▸ Problem
Of all the entries below, retype only the lines from the one with "camera: 30 degrees right, 10 degrees down" through the one with "none -> grey ball [340,46,367,74]", exactly as they appear.

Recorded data
*** Begin section ***

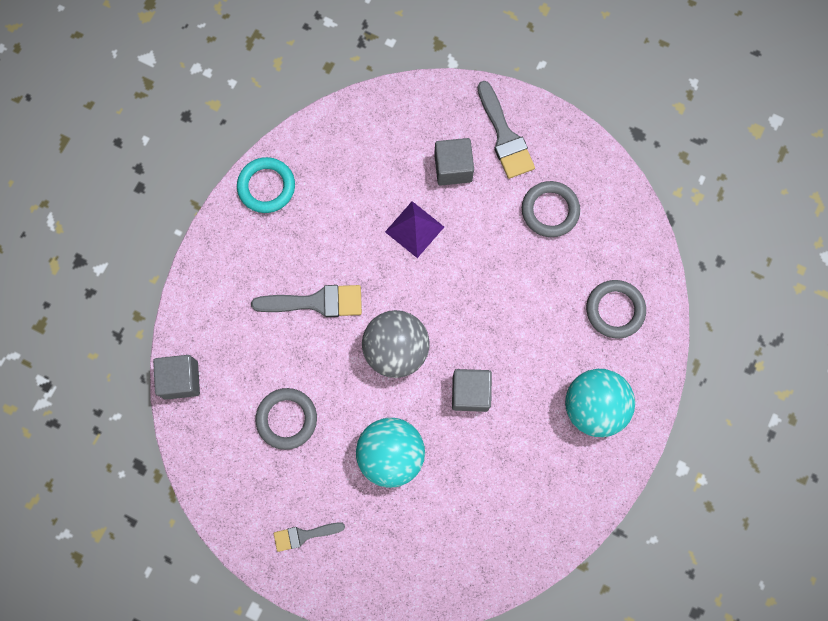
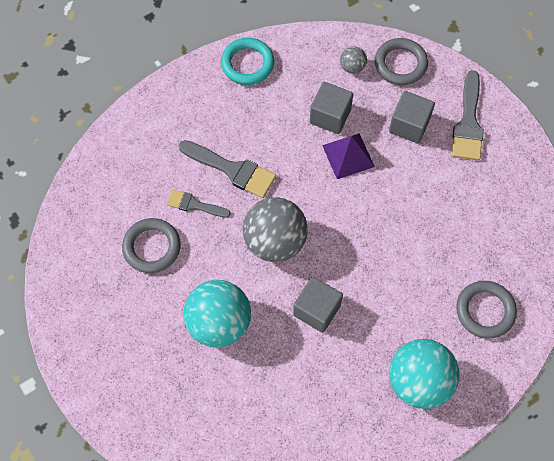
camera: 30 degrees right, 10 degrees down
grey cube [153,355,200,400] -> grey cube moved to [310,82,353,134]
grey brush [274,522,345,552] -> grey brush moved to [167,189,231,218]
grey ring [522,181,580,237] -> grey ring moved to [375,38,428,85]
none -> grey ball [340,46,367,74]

*** End section ***
*** Begin section ***

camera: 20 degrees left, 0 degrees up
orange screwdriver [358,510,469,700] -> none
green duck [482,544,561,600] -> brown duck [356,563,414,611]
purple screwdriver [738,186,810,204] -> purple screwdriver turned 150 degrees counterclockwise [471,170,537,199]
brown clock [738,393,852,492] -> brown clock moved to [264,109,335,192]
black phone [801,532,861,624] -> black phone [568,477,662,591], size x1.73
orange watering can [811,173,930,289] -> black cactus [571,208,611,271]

*** End section ***
*** Begin section ***

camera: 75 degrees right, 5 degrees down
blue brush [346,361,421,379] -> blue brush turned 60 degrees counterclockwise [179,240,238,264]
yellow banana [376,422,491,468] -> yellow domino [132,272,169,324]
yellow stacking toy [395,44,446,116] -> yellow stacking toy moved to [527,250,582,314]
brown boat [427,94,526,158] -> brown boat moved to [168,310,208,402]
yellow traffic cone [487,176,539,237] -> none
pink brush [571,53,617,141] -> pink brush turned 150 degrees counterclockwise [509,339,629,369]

*** End section ***

▸ Your solution
camera: 30 degrees right, 10 degrees down
grey cube [153,355,200,400] -> grey cube moved to [310,82,353,134]
grey brush [274,522,345,552] -> grey brush moved to [167,189,231,218]
grey ring [522,181,580,237] -> grey ring moved to [375,38,428,85]
none -> grey ball [340,46,367,74]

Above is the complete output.